TASK DESCRIPTION: Write out, please, each line from the one containing "The reloj de arena (blanco)" to the final line of the data, both included, exactly and without pictures.

RECORDS:
= = =
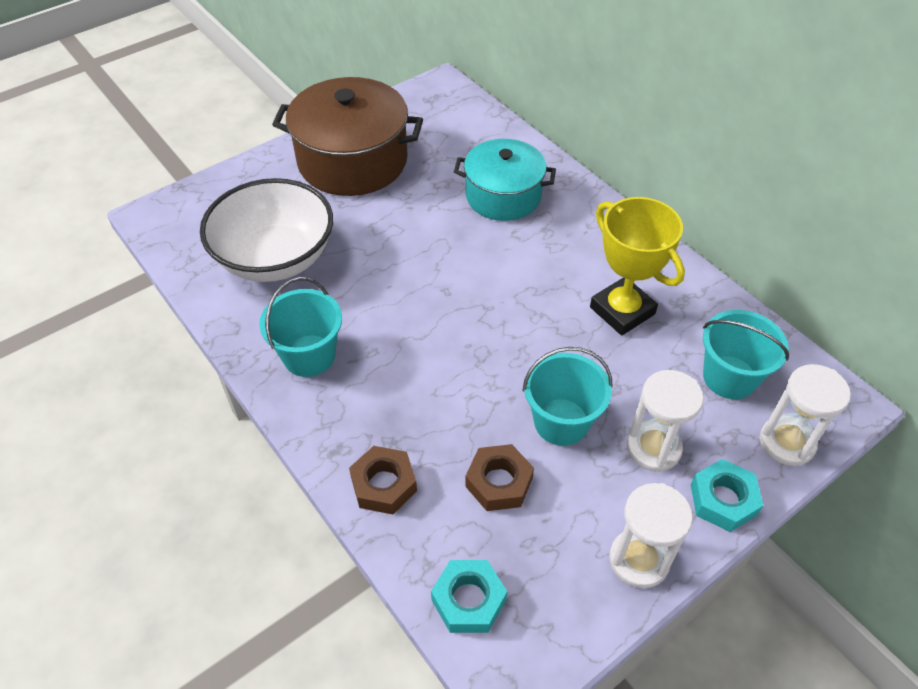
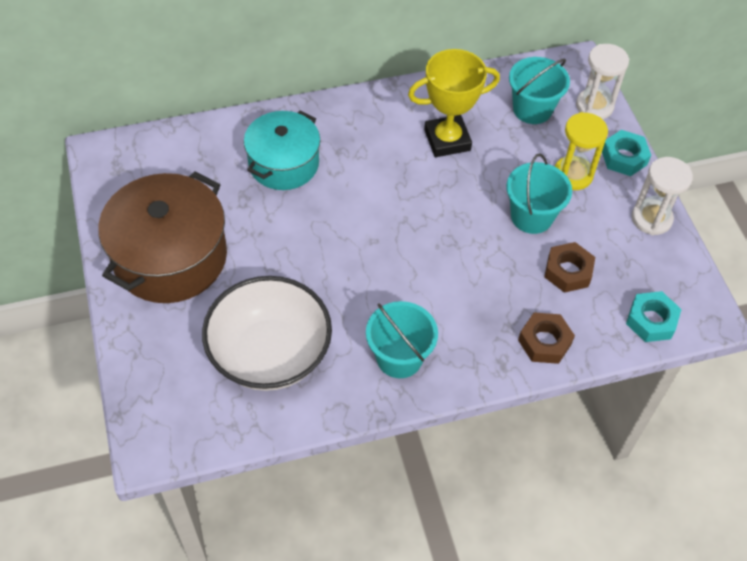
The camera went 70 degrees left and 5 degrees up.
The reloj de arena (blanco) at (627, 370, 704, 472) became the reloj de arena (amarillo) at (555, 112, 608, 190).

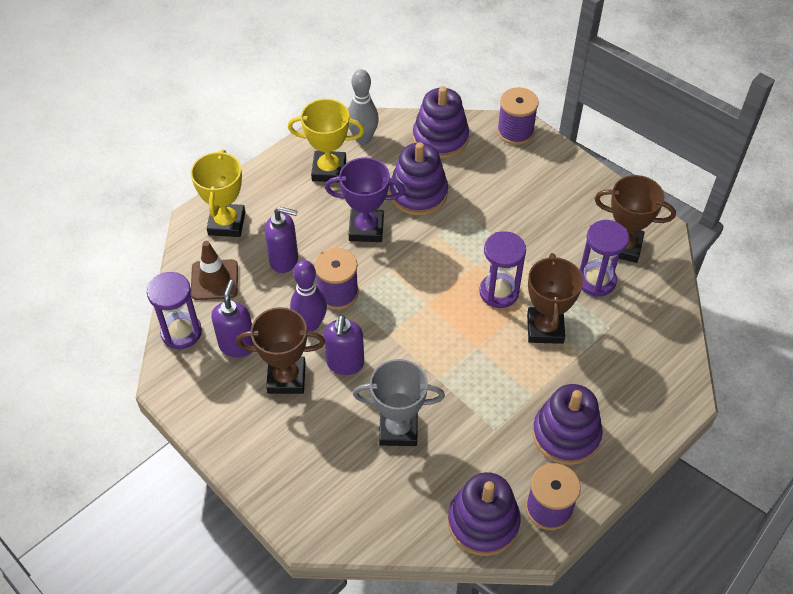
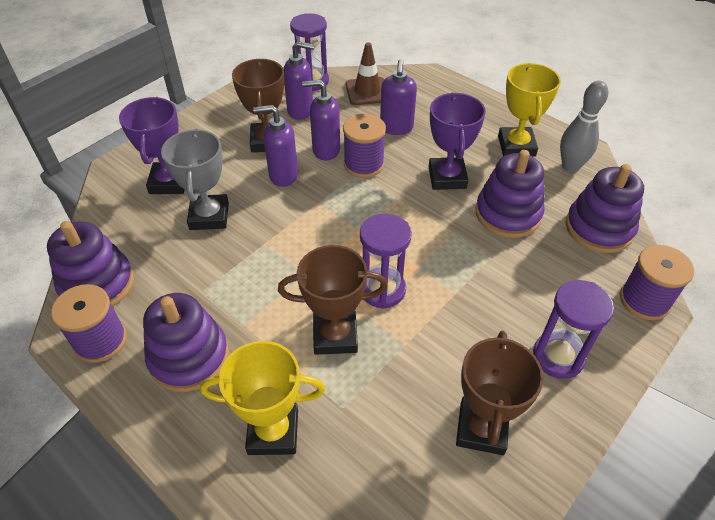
The camera went 85 degrees right and 5 degrees down.
The trofeo (amarillo) moved from (190, 150, 245, 237) to (200, 341, 325, 455).
The bolo (morado) at (290, 260, 327, 332) was replaced by the dispensador de jabón (morado) at (302, 80, 340, 160).
The reloj de arena (morado) moved from (579, 220, 629, 297) to (533, 280, 614, 379).
The trofeo (morado) at (119, 97, 184, 194) appeared.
= = =
OUTPUT BELOW:
The reloj de arena (blanco) at (627, 370, 704, 472) became the reloj de arena (amarillo) at (555, 112, 608, 190).

The camera went 85 degrees right and 5 degrees down.
The trofeo (amarillo) moved from (190, 150, 245, 237) to (200, 341, 325, 455).
The bolo (morado) at (290, 260, 327, 332) was replaced by the dispensador de jabón (morado) at (302, 80, 340, 160).
The reloj de arena (morado) moved from (579, 220, 629, 297) to (533, 280, 614, 379).
The trofeo (morado) at (119, 97, 184, 194) appeared.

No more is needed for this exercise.